**Work order:**
In your copy, leave out the pictures and output only the lines from the one holding "to (406 644)" through the end of the data below, exactly.

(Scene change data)
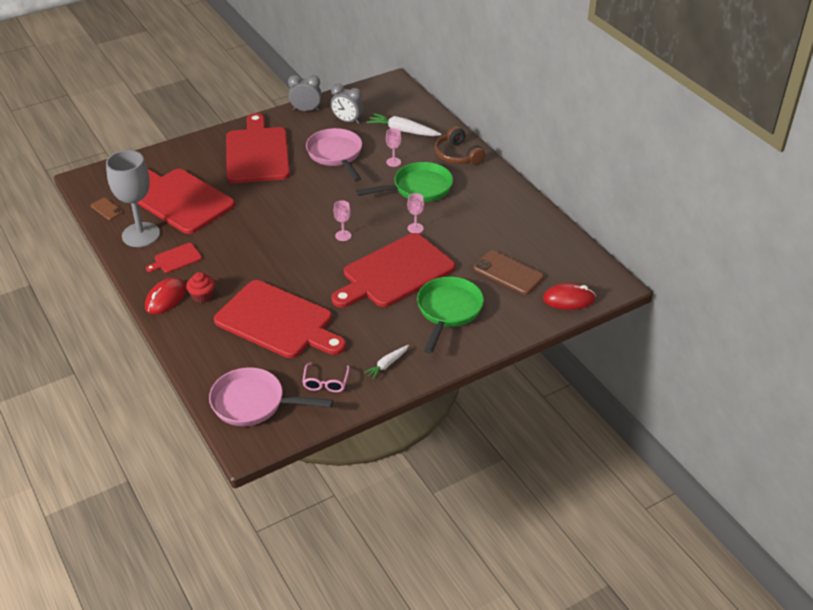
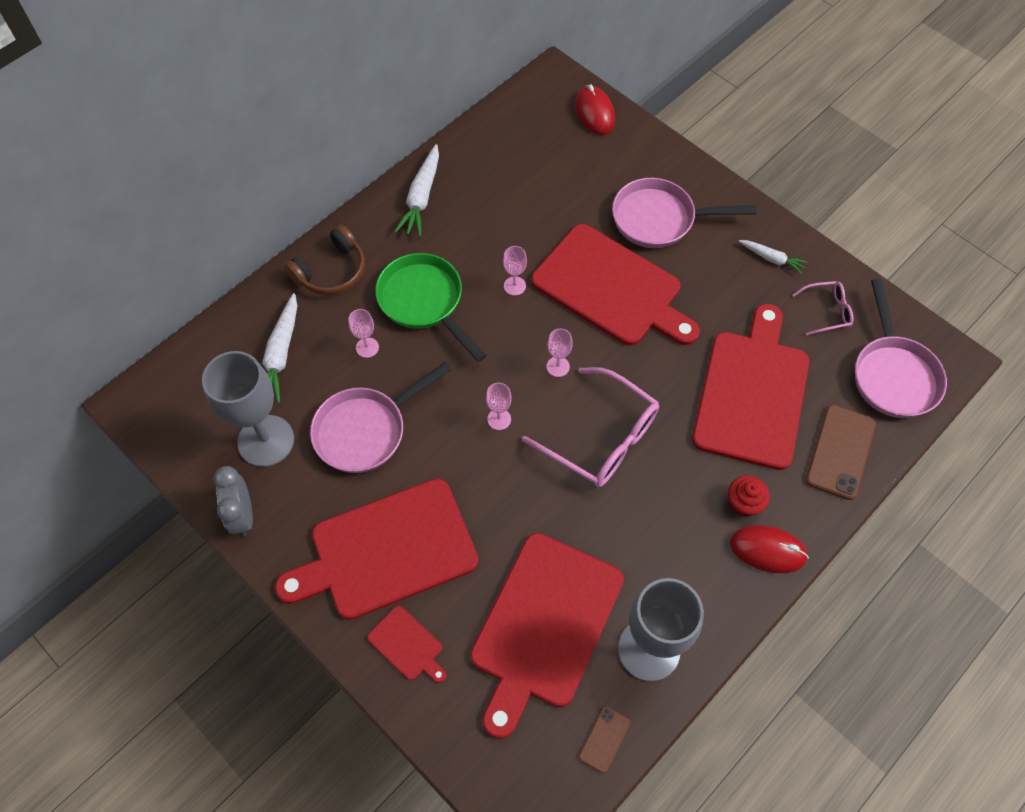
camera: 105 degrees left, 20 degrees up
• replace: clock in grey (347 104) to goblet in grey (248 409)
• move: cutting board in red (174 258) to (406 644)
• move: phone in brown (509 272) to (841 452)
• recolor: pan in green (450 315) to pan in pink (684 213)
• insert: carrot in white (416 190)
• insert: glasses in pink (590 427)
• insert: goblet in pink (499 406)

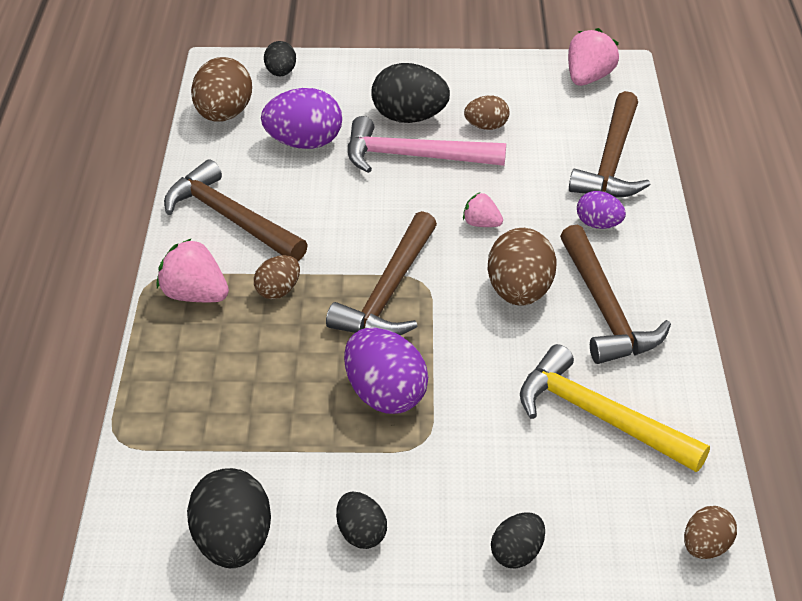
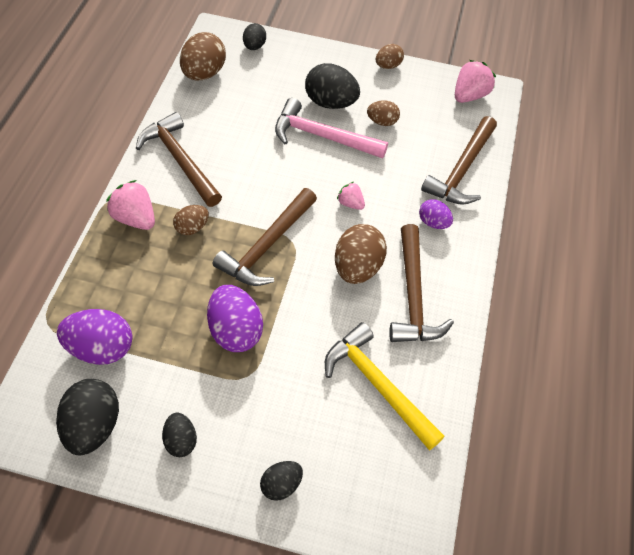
camera: 10 degrees right, 15 degrees up
• move: egg in purple (301 118) to (95 337)
• move: egg in brown (710 532) to (390 56)

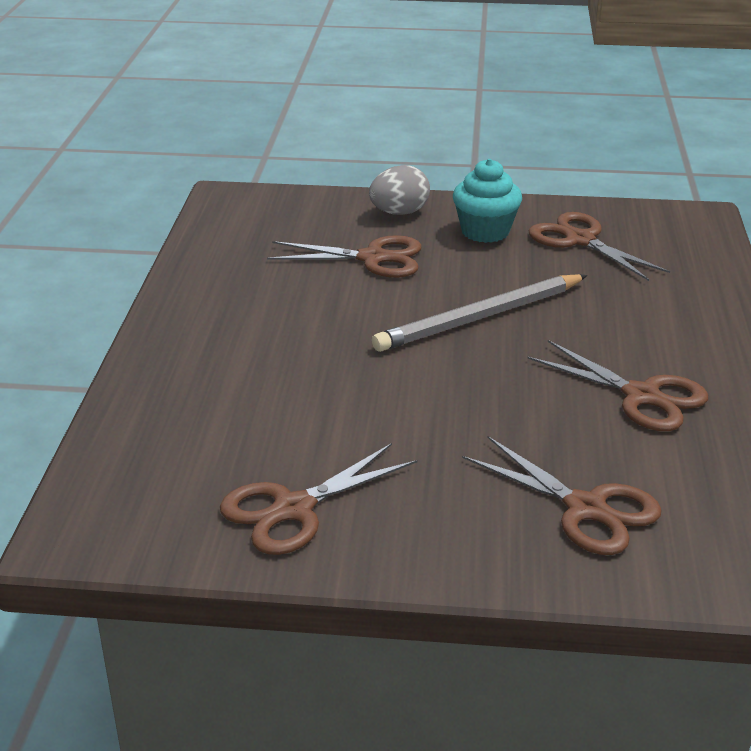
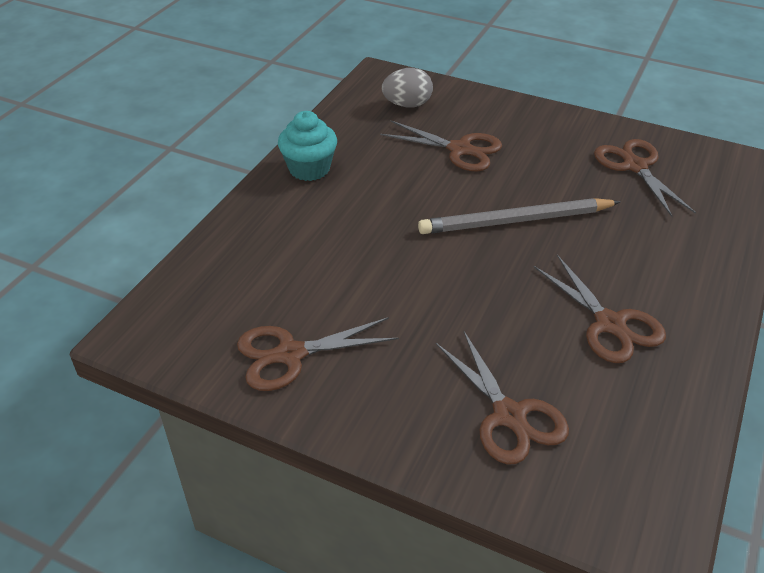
camera: 20 degrees right, 10 degrees up
• move: cupcake in turquoise (487 201) to (307 146)
• move: egg in grey (399 190) to (407 88)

**Exercise output:**
• move: cutting board in red (174 258) to (406 644)
• move: phone in brown (509 272) to (841 452)
• recolor: pan in green (450 315) to pan in pink (684 213)
• insert: carrot in white (416 190)
• insert: glasses in pink (590 427)
• insert: goblet in pink (499 406)

camera: 10 degrees right, 15 degrees up
• move: egg in purple (301 118) to (95 337)
• move: egg in brown (710 532) to (390 56)

camera: 20 degrees right, 10 degrees up
• move: cupcake in turquoise (487 201) to (307 146)
• move: egg in grey (399 190) to (407 88)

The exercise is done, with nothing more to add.